What you return should be the full listing, copied exactly and stripped of its pictures.

%%

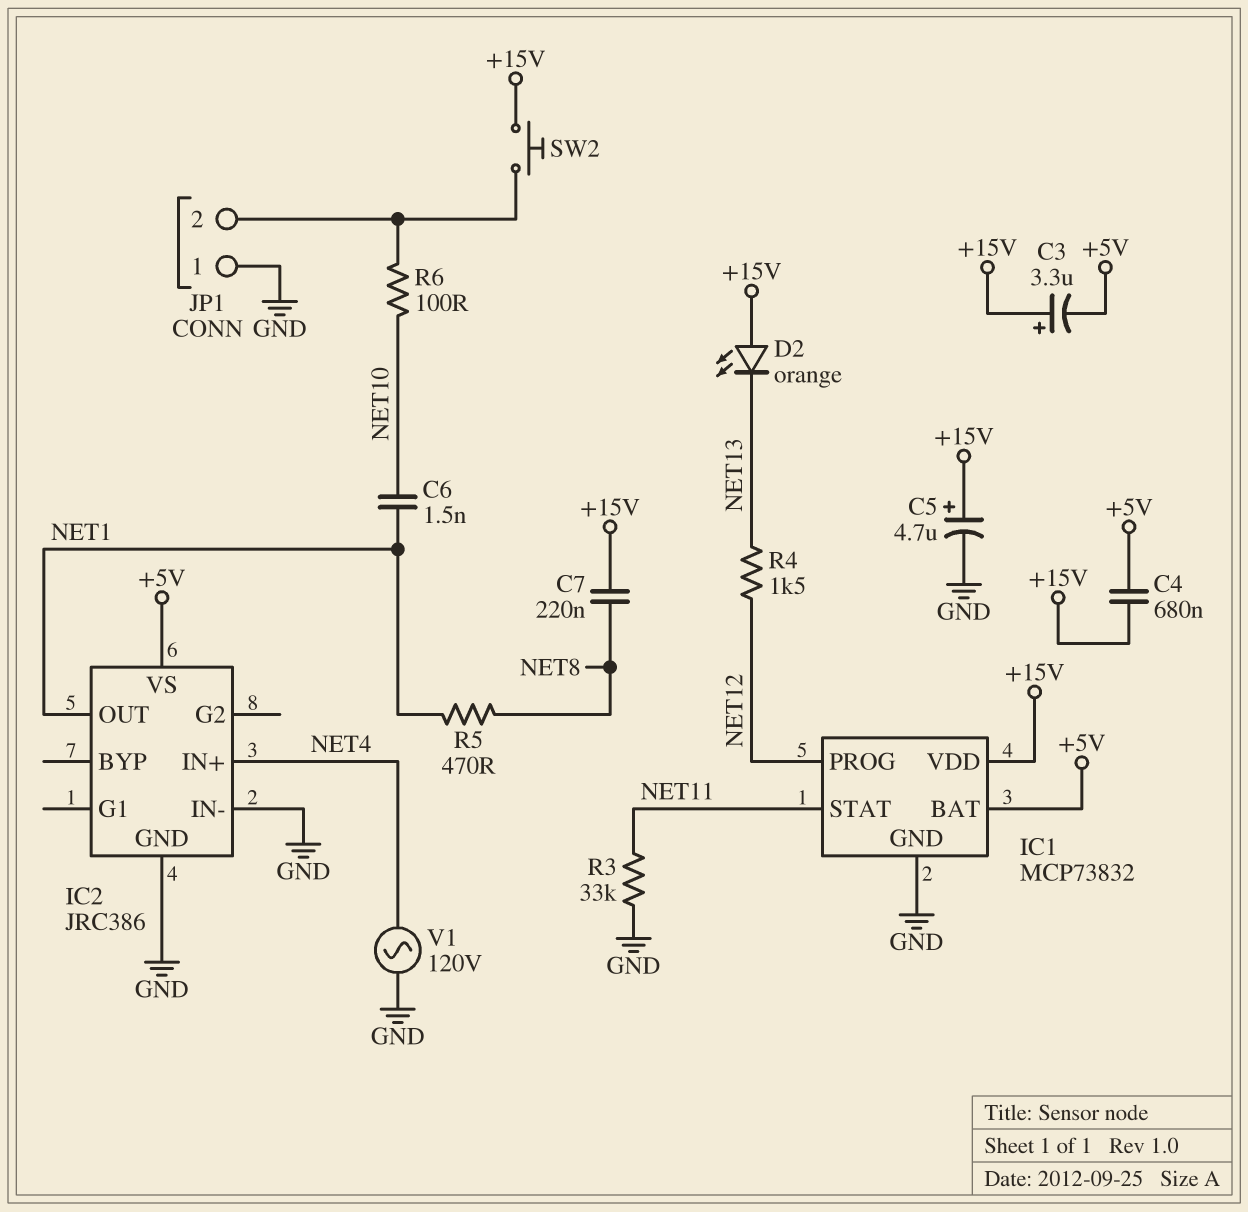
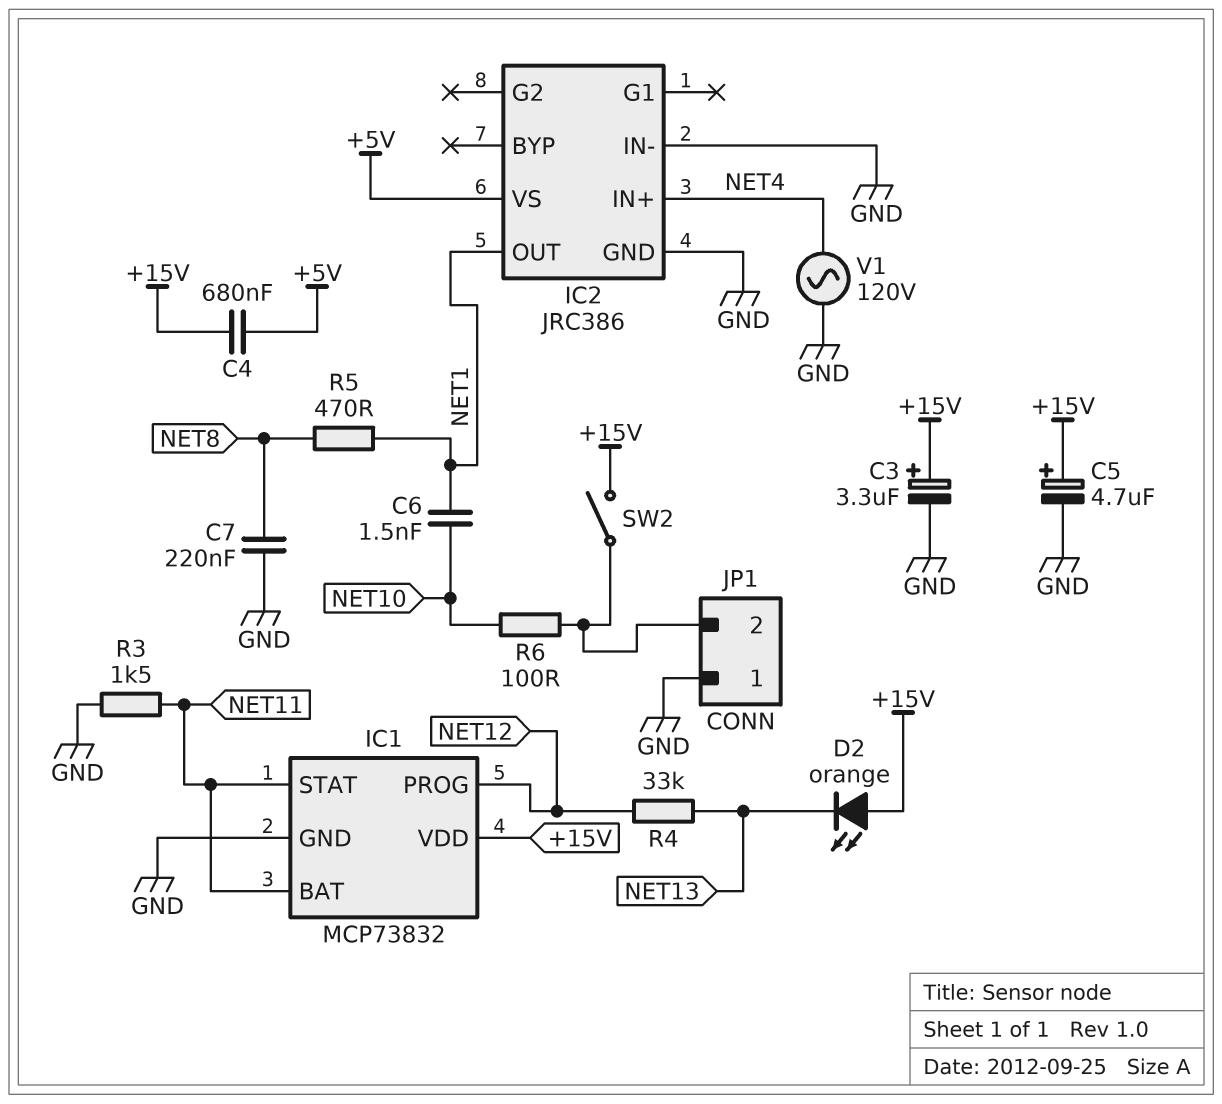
C3: 3.3uF (plus +15V, minus +5V) -> 3.3uF (plus +15V, minus GND)
C7: 220nF (+15V, NET8) -> 220nF (GND, NET8)
IC1 pin BAT: +5V -> NET11
R3: 33k (GND, NET11) -> 1.5k (GND, NET11)
R4: 1.5k (NET12, NET13) -> 33k (NET12, NET13)
SW2: button (+15V, JP1/2) -> switch (+15V, JP1/2)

%%

> WRITTEN ANSWER
C3: 3.3uF (plus +15V, minus +5V) -> 3.3uF (plus +15V, minus GND)
C7: 220nF (+15V, NET8) -> 220nF (GND, NET8)
IC1 pin BAT: +5V -> NET11
R3: 33k (GND, NET11) -> 1.5k (GND, NET11)
R4: 1.5k (NET12, NET13) -> 33k (NET12, NET13)
SW2: button (+15V, JP1/2) -> switch (+15V, JP1/2)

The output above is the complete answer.